■ Entries supplied ■
↓
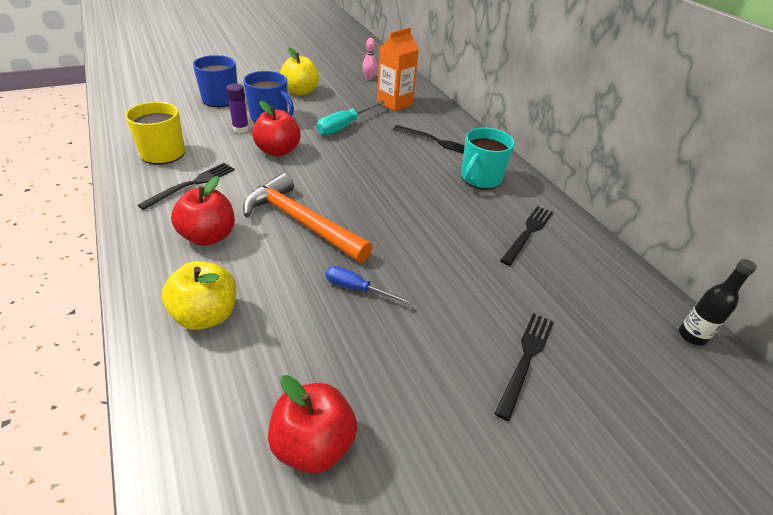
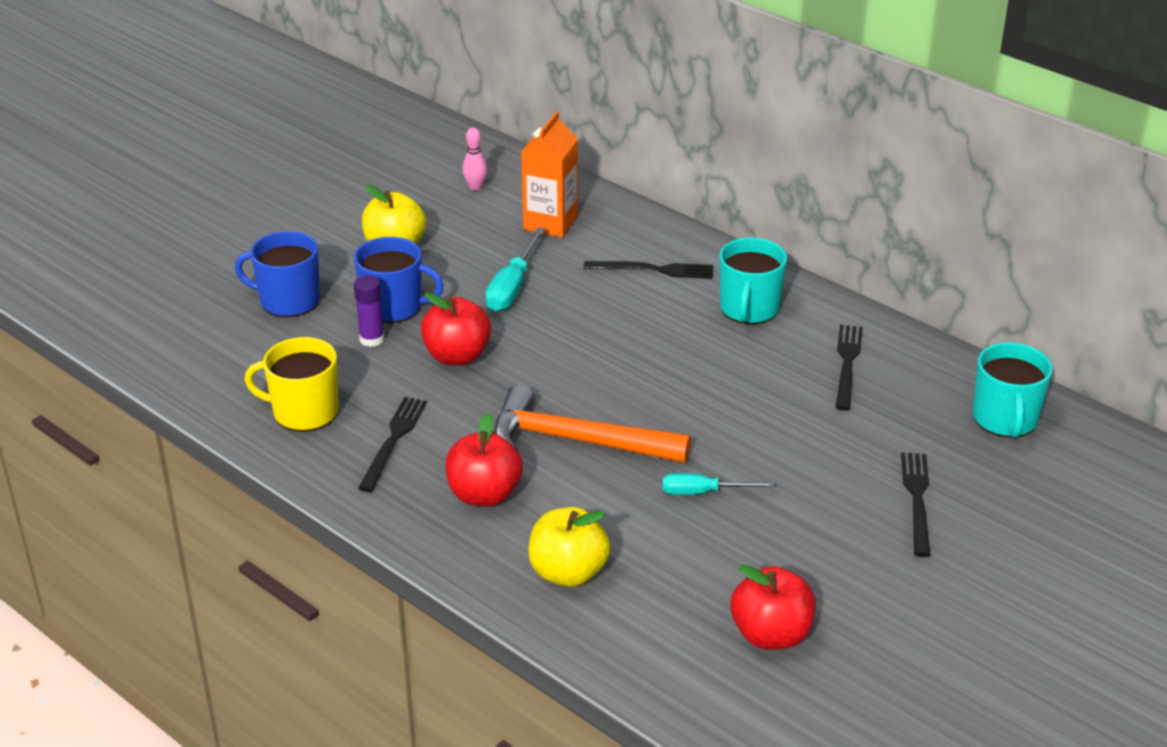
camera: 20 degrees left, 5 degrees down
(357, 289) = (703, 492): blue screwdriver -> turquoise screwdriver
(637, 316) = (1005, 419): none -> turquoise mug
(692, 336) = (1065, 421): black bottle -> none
↑
↓
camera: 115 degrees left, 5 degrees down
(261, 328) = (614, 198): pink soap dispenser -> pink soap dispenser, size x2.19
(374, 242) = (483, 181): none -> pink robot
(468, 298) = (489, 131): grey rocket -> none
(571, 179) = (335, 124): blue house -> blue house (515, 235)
↑
■ Exercise goal ■
Retype the entries above exactly, but only from the line containing "(357, 289) = (703, 492): blue" through the line containing "(692, 336) = (1065, 421): black", both included.

■ Answer space ■
(357, 289) = (703, 492): blue screwdriver -> turquoise screwdriver
(637, 316) = (1005, 419): none -> turquoise mug
(692, 336) = (1065, 421): black bottle -> none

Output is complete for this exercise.